■ Task item: The required lines are those that contain "star"; pull them out of the data and copy them.

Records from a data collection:
....

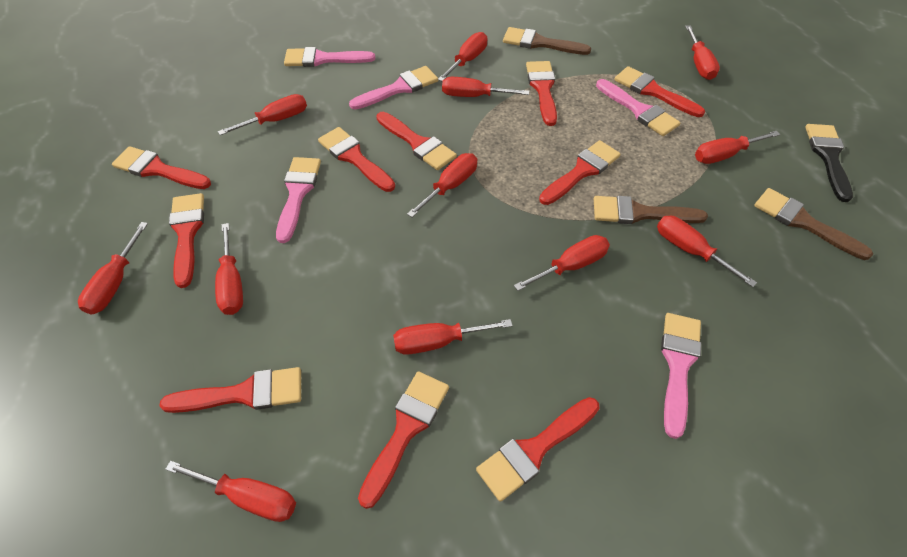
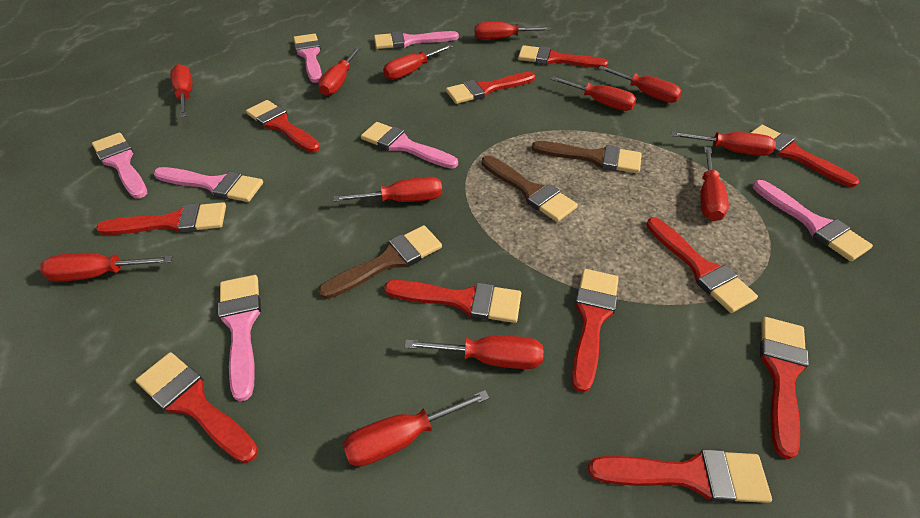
black brush: [805,124,853,202] = 1 -> none = 0
pink brush: [276,157,321,243] [284,47,375,67] [349,66,438,110] [596,79,680,136] [661,313,701,439] = 5 -> [92,133,147,199] [154,167,263,202] [218,275,261,402] [293,34,322,83] [361,122,458,169] [374,31,459,49] [753,180,873,261] = 7
red brush: [112,146,211,189] [160,367,301,413] [169,193,204,288] [318,127,395,192] [358,371,449,509] [376,112,457,170] [476,397,600,502] [526,61,557,126] [539,140,621,205] [614,66,705,117] = 10 -> [96,202,226,235] [135,352,258,463] [246,100,320,153] [384,280,521,323] [446,72,535,104] [518,45,608,68] [572,269,619,393] [588,449,772,503] [646,217,758,313] [751,125,859,187] [760,317,809,459] = 11

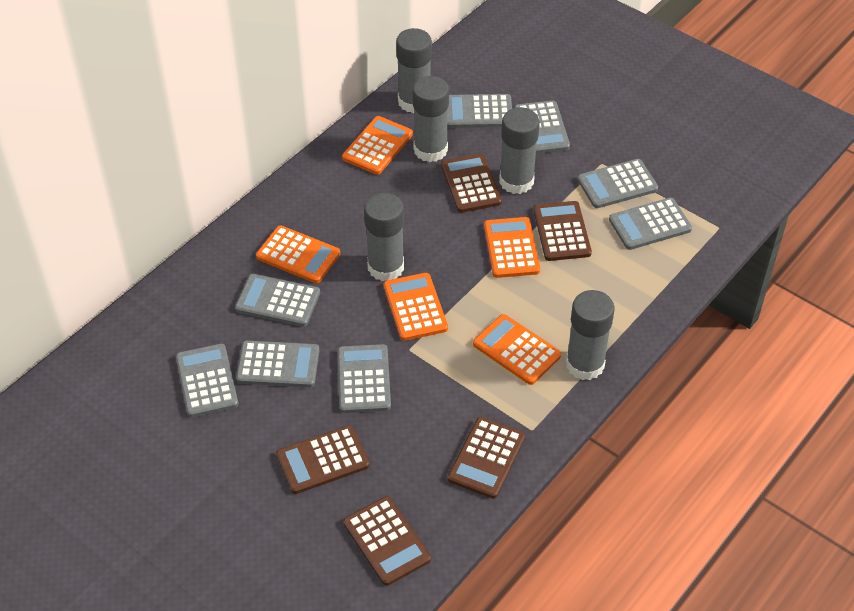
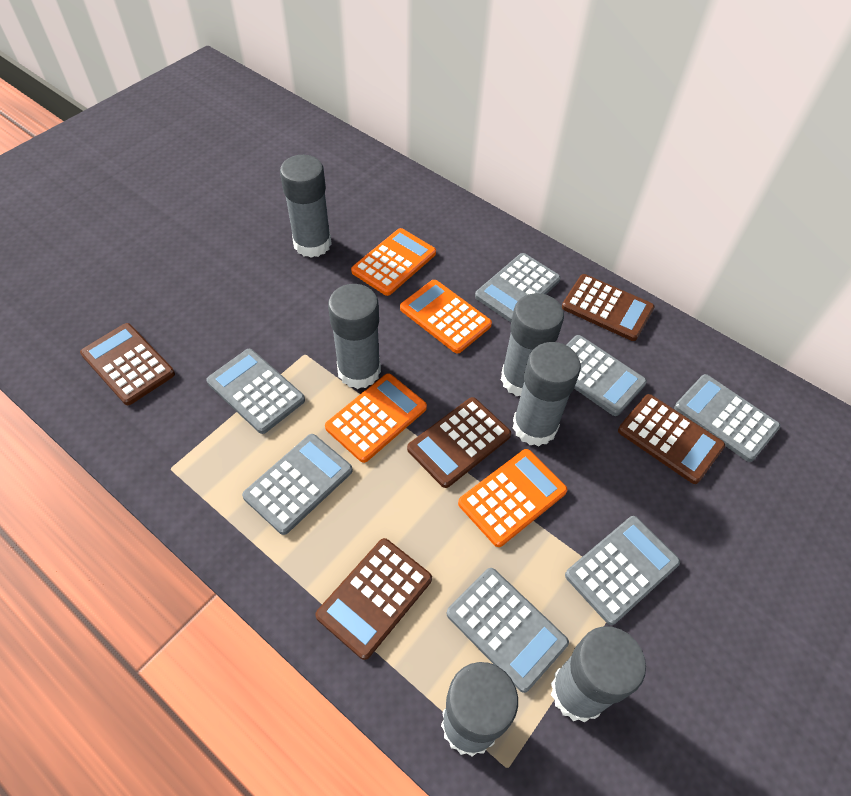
grey calculator: [176,344,238,417] [235,274,320,327] [236,341,319,387] [337,344,391,413] [447,94,512,128] [514,101,570,154] [577,159,658,208] [609,198,692,250] = 8 -> [206,349,305,434] [242,434,353,535] [446,568,569,693] [475,253,561,322] [565,516,680,625] [566,335,647,416] [674,374,781,462] = 7
grey glue stick: [364,193,404,281] [396,28,432,113] [412,76,449,162] [499,107,540,194] [566,290,614,380] = 5 -> [280,155,332,258] [328,284,381,389] [441,662,518,757] [501,293,564,396] [513,342,581,446] [551,626,646,722] = 6
orange calculator: [256,225,340,283] [342,116,413,175] [383,273,448,341] [473,314,561,385] [484,217,540,278] = 5 -> [325,373,427,463] [351,228,436,296] [400,280,492,354] [458,449,567,547] = 4

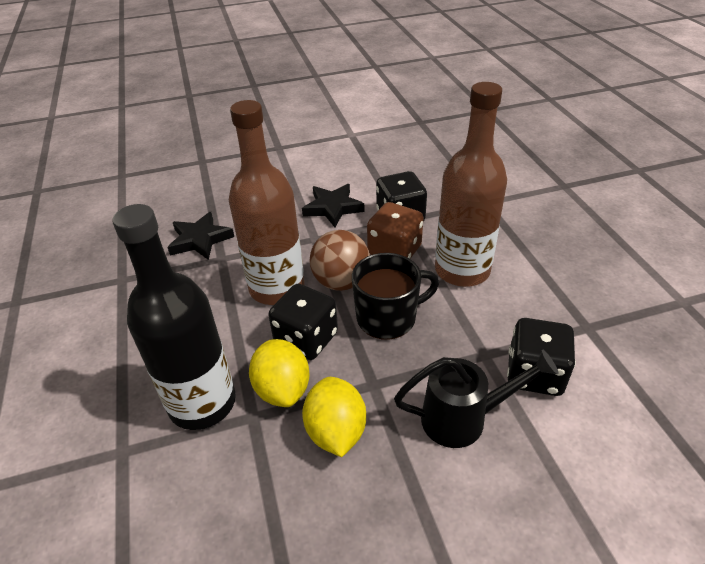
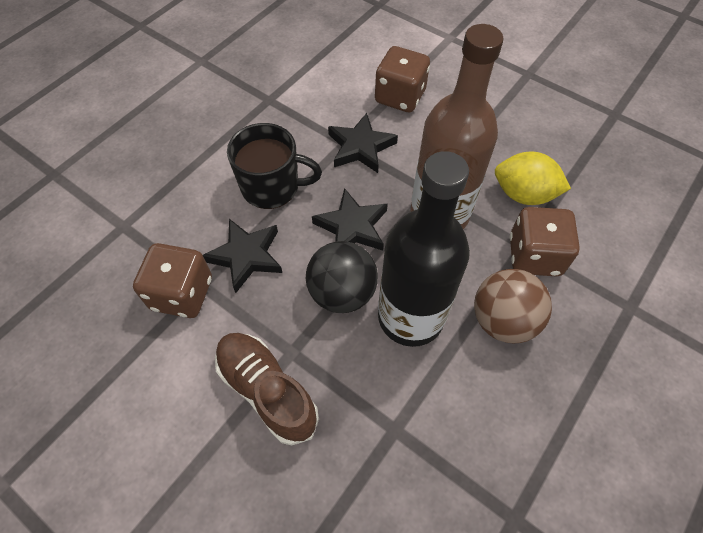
black ball: none = 0 -> [306,241,378,313] = 1
black dice: [268,284,338,360] [376,171,427,221] [507,318,576,396] = 3 -> none = 0
black star: [167,212,234,260] [302,184,365,227] = 2 -> [203,219,282,293] [312,188,388,251] [328,113,398,173] = 3
black watering can: [394,349,559,448] = 1 -> none = 0
brown bottle: [229,100,305,305] [435,82,507,287] = 2 -> [410,24,504,229] = 1
brown dice: [367,202,423,259] = 1 -> [133,243,212,318] [375,46,430,113] [510,207,580,277] = 3
brown shoe: none = 0 -> [215,333,319,445] = 1
yellow lemon: [249,339,309,407] [302,377,366,457] = 2 -> [495,152,571,205] = 1

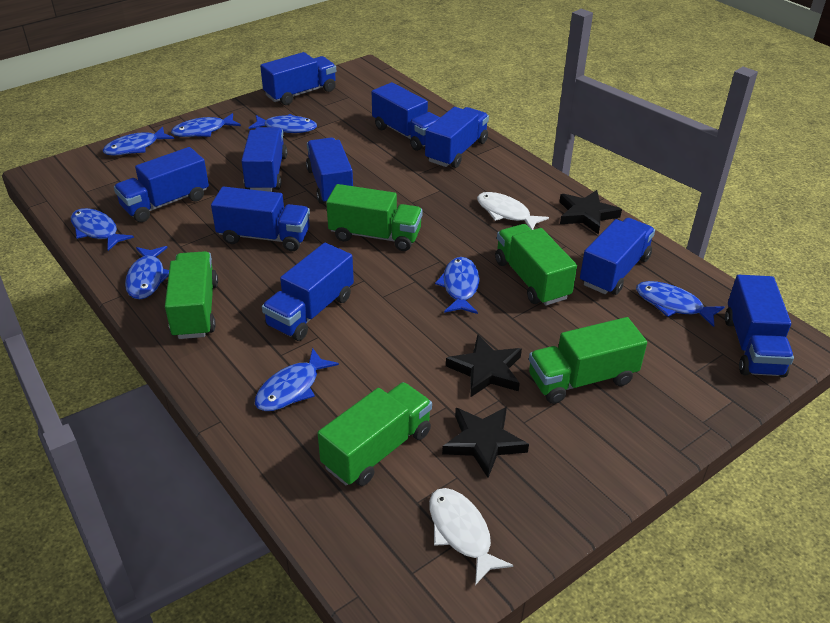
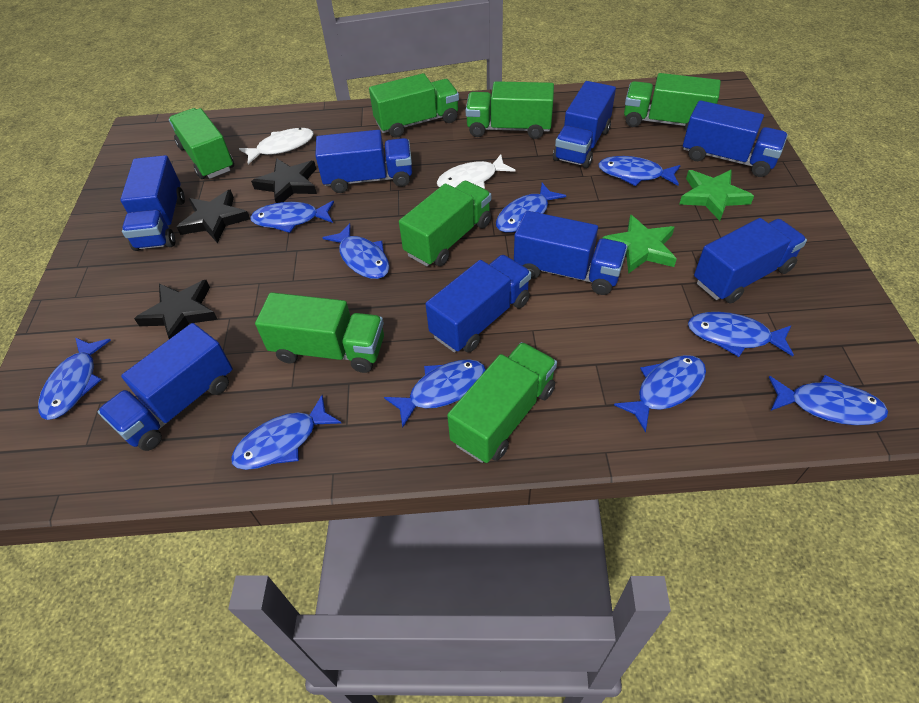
blue fish: [71,208,134,251] [103,127,174,156] [125,246,169,299] [171,113,241,137] [249,114,317,133] [255,348,339,411] [435,257,479,314] [636,281,724,327] = 8 -> [38,338,111,420] [231,395,341,470] [250,201,334,233] [323,223,390,279] [384,359,486,427] [496,183,566,233] [598,156,681,186] [614,355,706,432] [688,312,794,357] [769,375,888,425] = 10
blue truck: [114,147,209,222] [211,186,310,251] [241,127,287,192] [260,52,336,105] [262,243,354,341] [306,138,353,204] [372,82,440,151] [425,107,489,168] [580,218,655,295] [725,275,794,378] = 10 -> [98,323,233,451] [120,155,185,251] [315,130,412,193] [426,255,531,352] [514,211,628,295] [553,81,616,168] [683,100,788,177] [694,218,807,303] = 8
green star: none = 0 -> [603,214,677,274] [679,170,754,221] = 2
green truck: [165,251,218,339] [318,382,432,486] [326,184,423,251] [495,224,577,306] [529,317,647,404] = 5 -> [169,108,234,179] [255,292,384,373] [369,73,459,138] [399,181,491,266] [447,342,557,463] [466,81,554,139] [624,73,721,131] = 7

....

■ The answer:
black star: [167,212,234,260] [302,184,365,227] = 2 -> [203,219,282,293] [312,188,388,251] [328,113,398,173] = 3
green star: none = 0 -> [603,214,677,274] [679,170,754,221] = 2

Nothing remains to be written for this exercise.